* **Problem to solve**:
Write out again the lines from the start of the records through the line holding "Can you confirm", both included, and leave out the pictures.

* **Input material**:
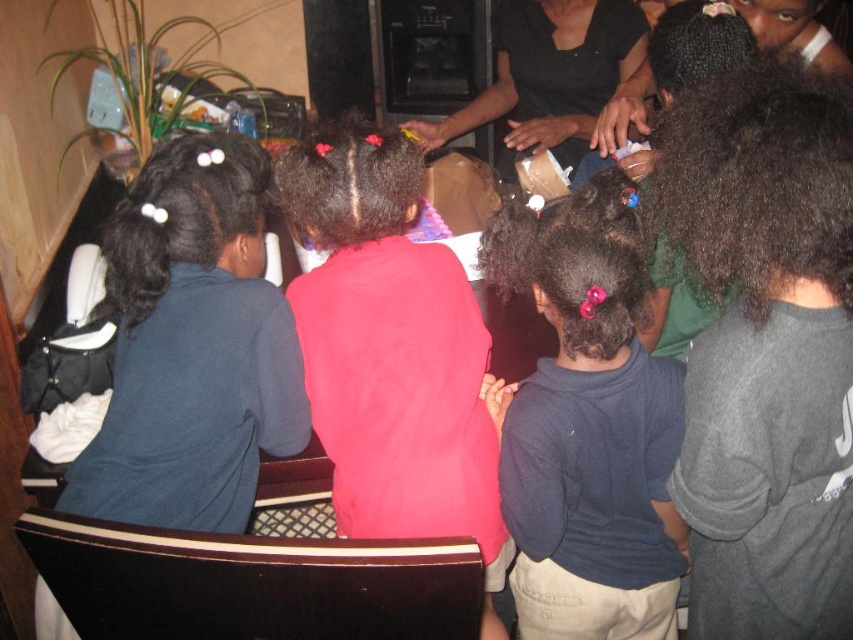
You are a photographer at a family gathering and need to ensure both the matte pink shirt at center and dark blue shirt at center are clearly visible in your photo. Given their sizes, which shirt might you need to position closer to the camera to ensure both are equally visible?

The matte pink shirt at center is larger in size than the dark blue shirt at center. To ensure both are equally visible, you might position the smaller dark blue shirt at center closer to the camera so it appears the same size as the larger matte pink shirt at center in the photo.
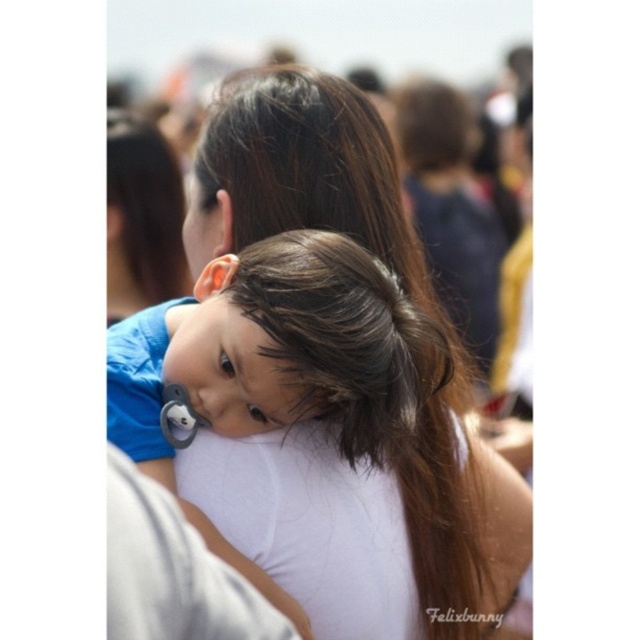
Is brown smooth hair at center smaller than white fabric shoulder at center?

No, brown smooth hair at center is not smaller than white fabric shoulder at center.

Can you confirm if brown smooth hair at center is positioned above white fabric shoulder at center?

Indeed, brown smooth hair at center is positioned over white fabric shoulder at center.

Does point (444, 524) come behind point (116, 529)?

Yes, point (444, 524) is farther from viewer.

I want to click on brown smooth hair at center, so click(374, 396).

Is point (275, 132) behind point (419, 412)?

Yes, point (275, 132) is farther from viewer.

Is the position of white fabric at center less distant than that of brown smooth hair at center?

No, it is not.

You are a GUI agent. You are given a task and a screenshot of the screen. Output one action in this format:
    pyautogui.click(x=<x>, y=<y>)
    Task: Click on the white fabric at center
    The image size is (640, 640).
    Given the screenshot: What is the action you would take?
    pyautogui.click(x=324, y=420)

Find the location of `white fabric at center`. white fabric at center is located at coordinates (324, 420).

Who is more forward, [390,227] or [259,614]?

Point [259,614]

Measure the distance between point (426,595) and camera.

A distance of 10.48 feet exists between point (426,595) and camera.

Locate an element on the screen. The image size is (640, 640). white fabric at center is located at coordinates (324, 420).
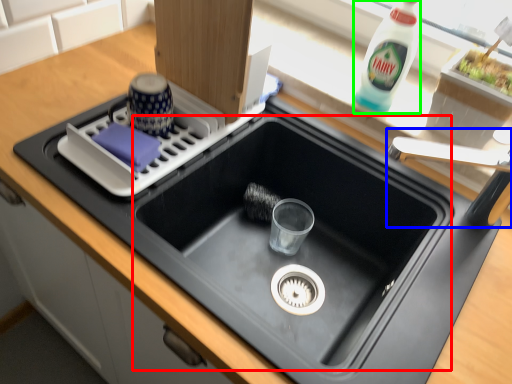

* **Answer below**:
You are a photographer at a family gathering and need to ensure both the matte pink shirt at center and dark blue shirt at center are clearly visible in your photo. Given their sizes, which shirt might you need to position closer to the camera to ensure both are equally visible?

The matte pink shirt at center is larger in size than the dark blue shirt at center. To ensure both are equally visible, you might position the smaller dark blue shirt at center closer to the camera so it appears the same size as the larger matte pink shirt at center in the photo.
Is brown smooth hair at center smaller than white fabric shoulder at center?

No, brown smooth hair at center is not smaller than white fabric shoulder at center.

Can you confirm if brown smooth hair at center is positioned above white fabric shoulder at center?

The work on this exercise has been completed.